(Change listing data)
--- START ---

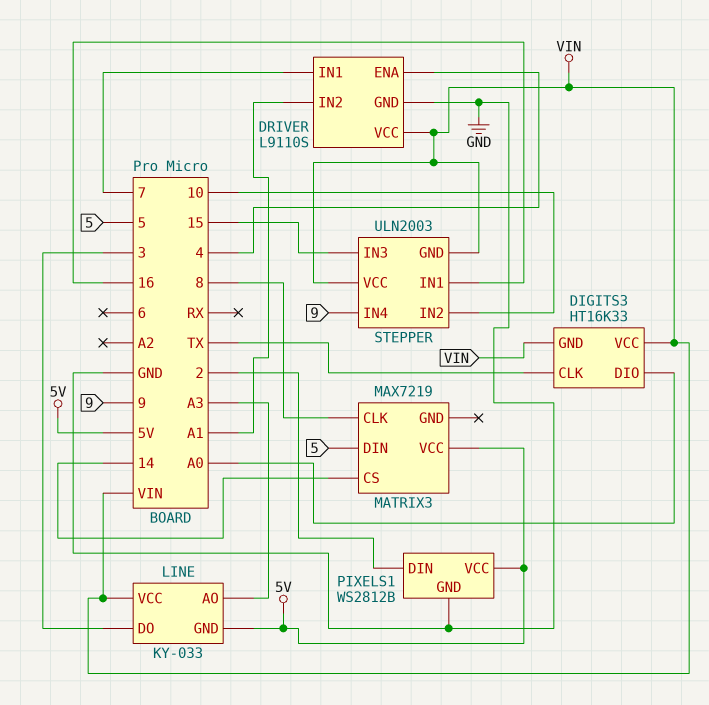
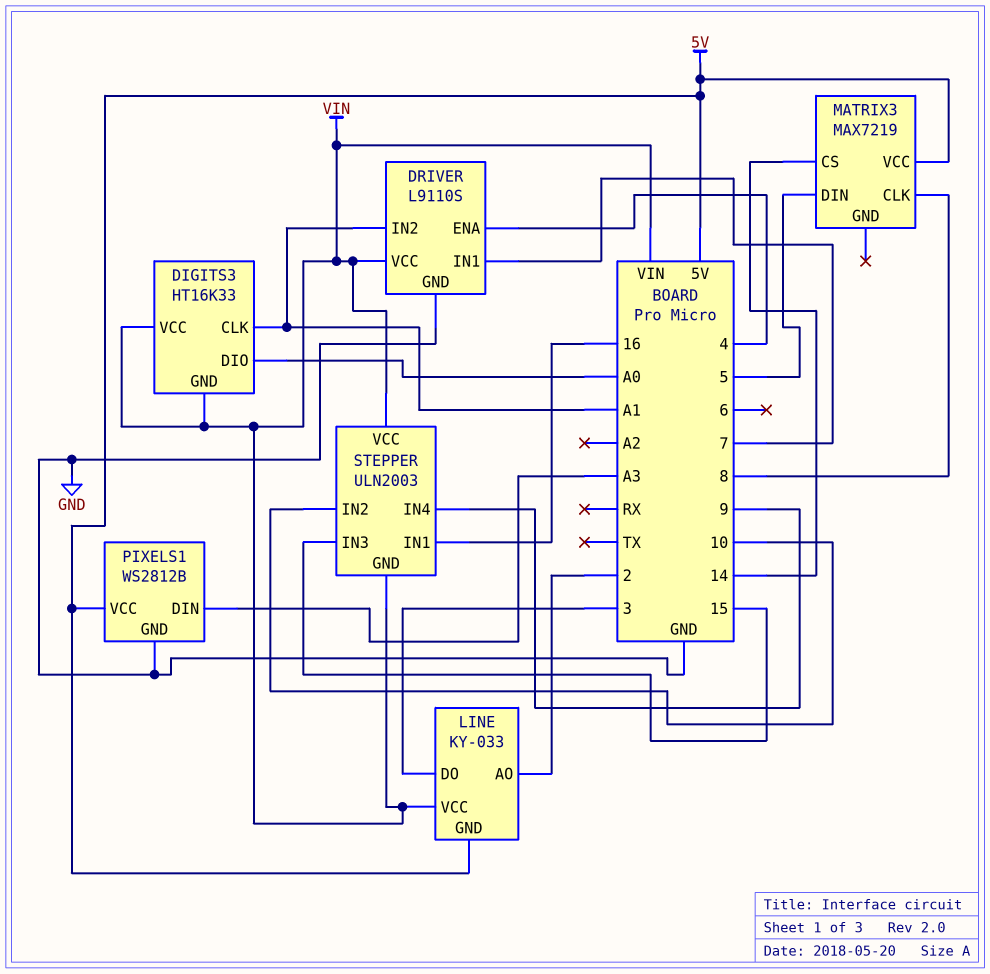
DIGITS3 pin CLK: TX -> A1
LINE pin AO: A3 -> 2
PIXELS1 pin DIN: 2 -> A3

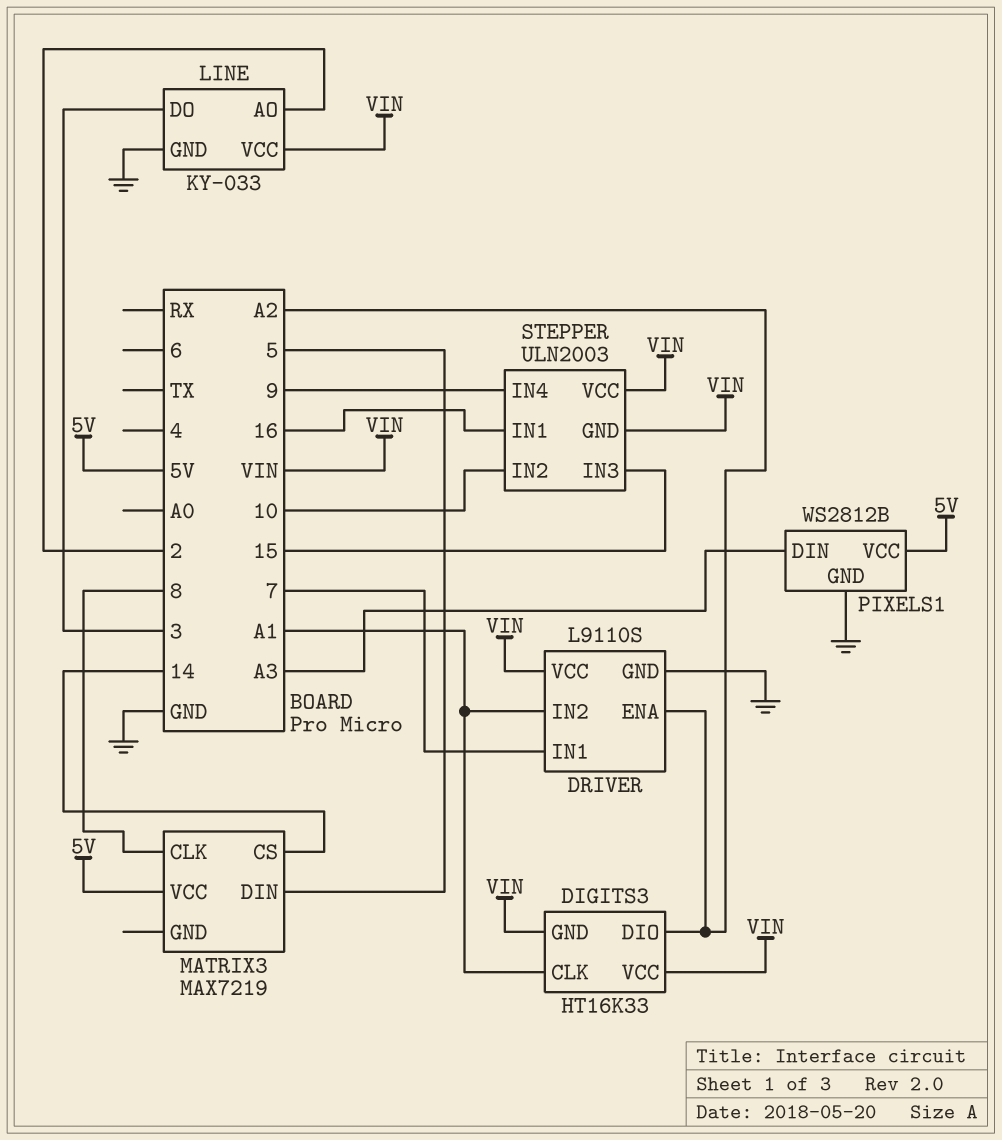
DIGITS3 pin DIO: A0 -> A2
DRIVER pin ENA: 4 -> A2
LINE pin GND: 5V -> GND

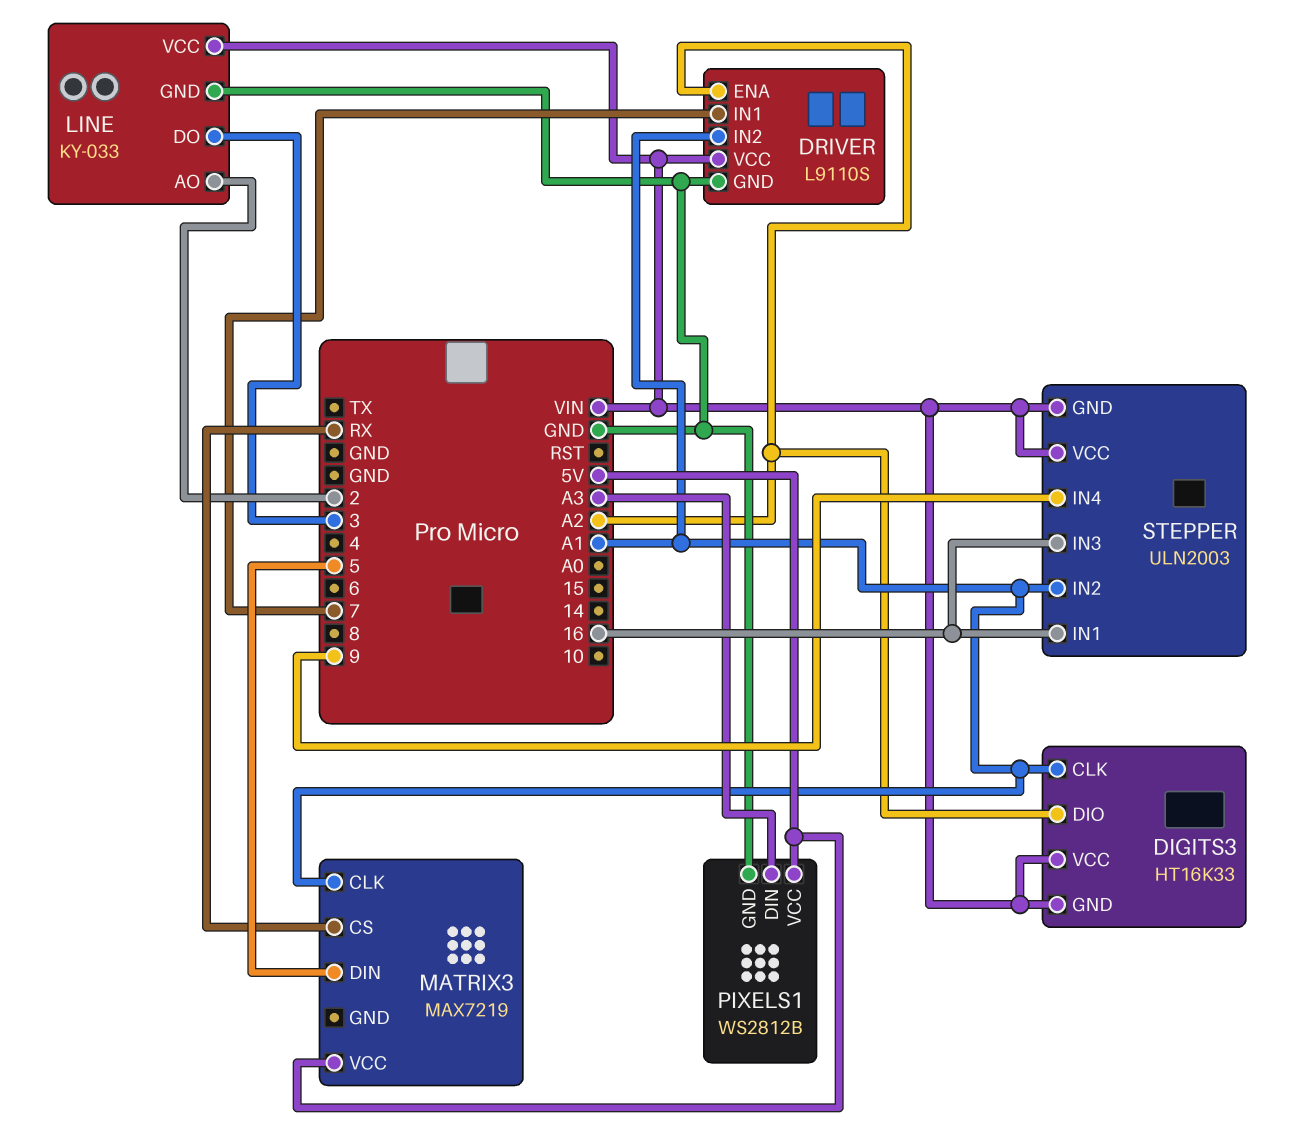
MATRIX3 pin CLK: 8 -> A1
MATRIX3 pin CS: 14 -> RX
STEPPER pin IN2: 10 -> A1
STEPPER pin IN3: 15 -> 16

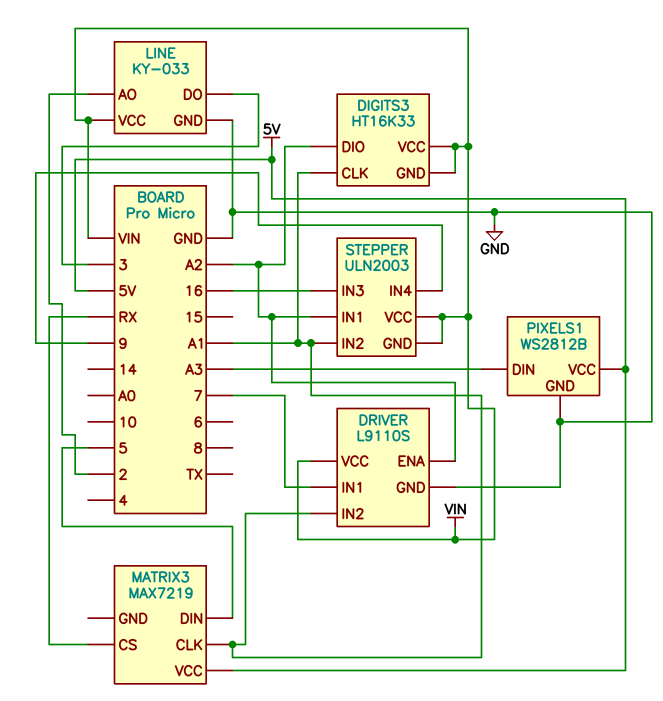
STEPPER pin IN1: 16 -> A2

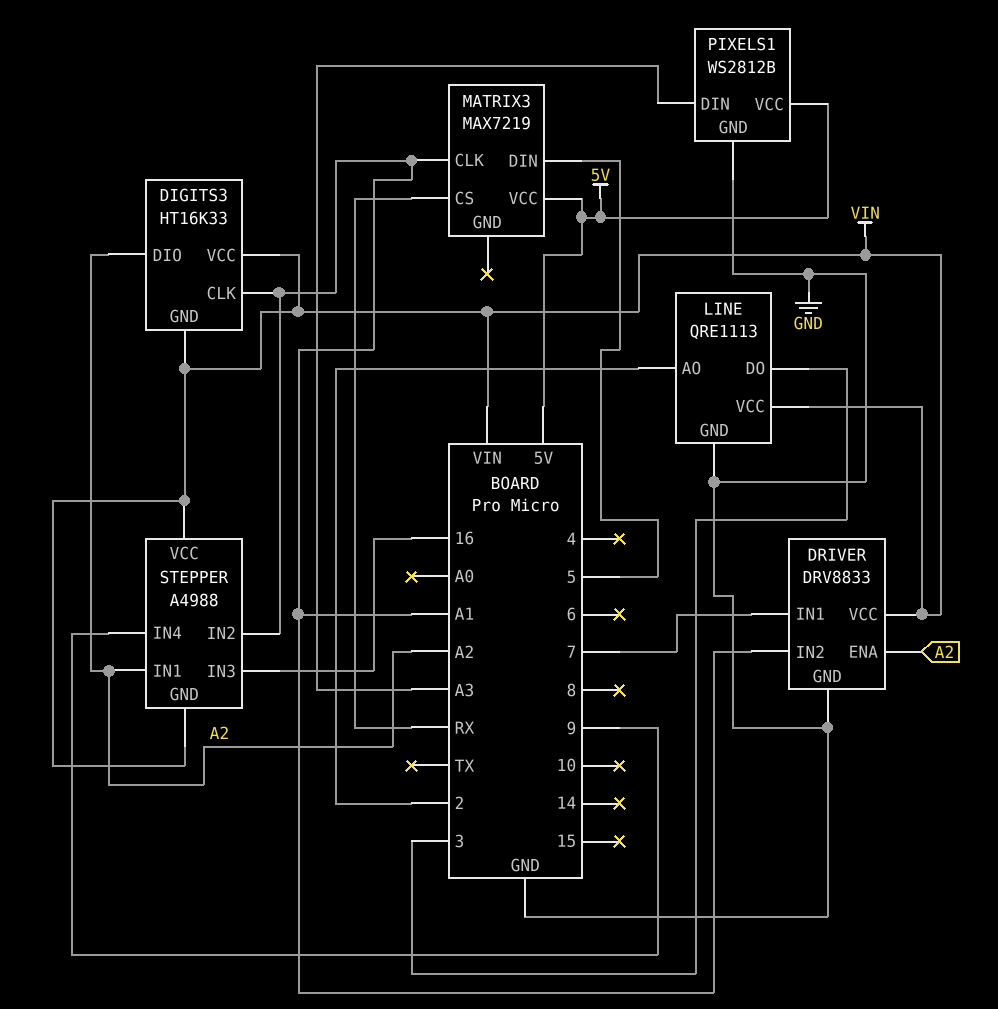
DRIVER: L9110S -> DRV8833
LINE: KY-033 -> QRE1113
STEPPER: ULN2003 -> A4988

--- END ---

→ What you will do
Look through the records above and report how many lines hold the word "STEPPER", giving only the number.

→ The answer
4